● TASK DESCRIPTION: An exact repetition of the data is required; no picture should appear in it.

● DATA EXCERPT:

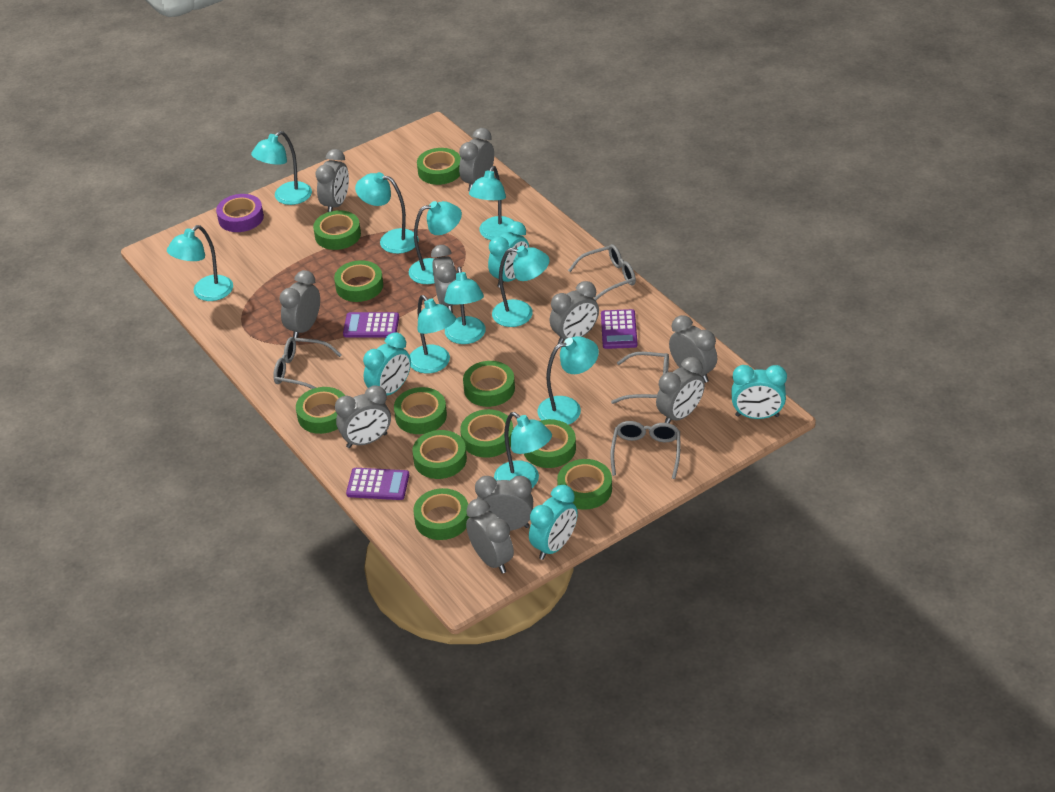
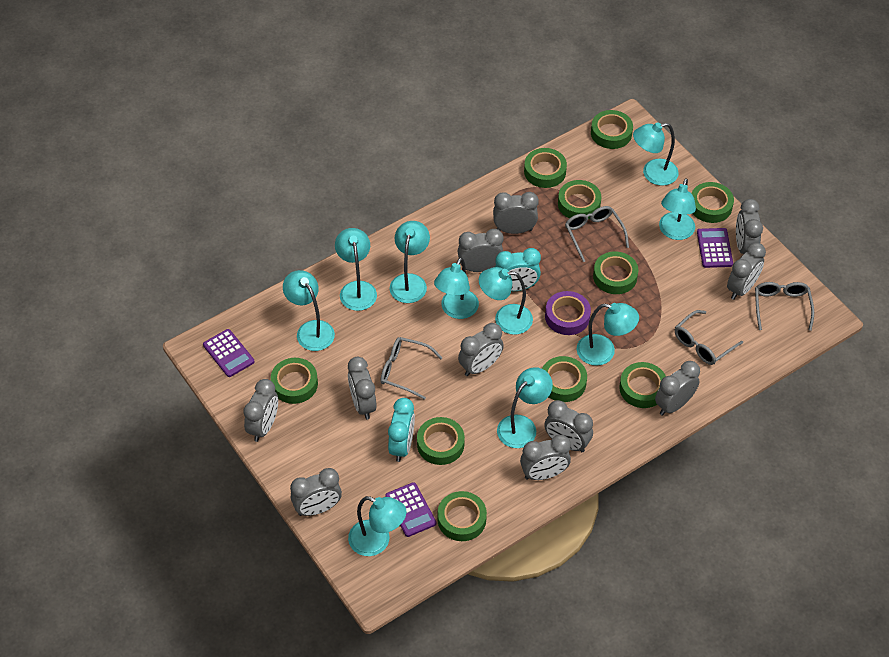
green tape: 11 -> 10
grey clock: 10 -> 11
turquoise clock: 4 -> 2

● OUTPUT:
green tape: 11 -> 10
grey clock: 10 -> 11
turquoise clock: 4 -> 2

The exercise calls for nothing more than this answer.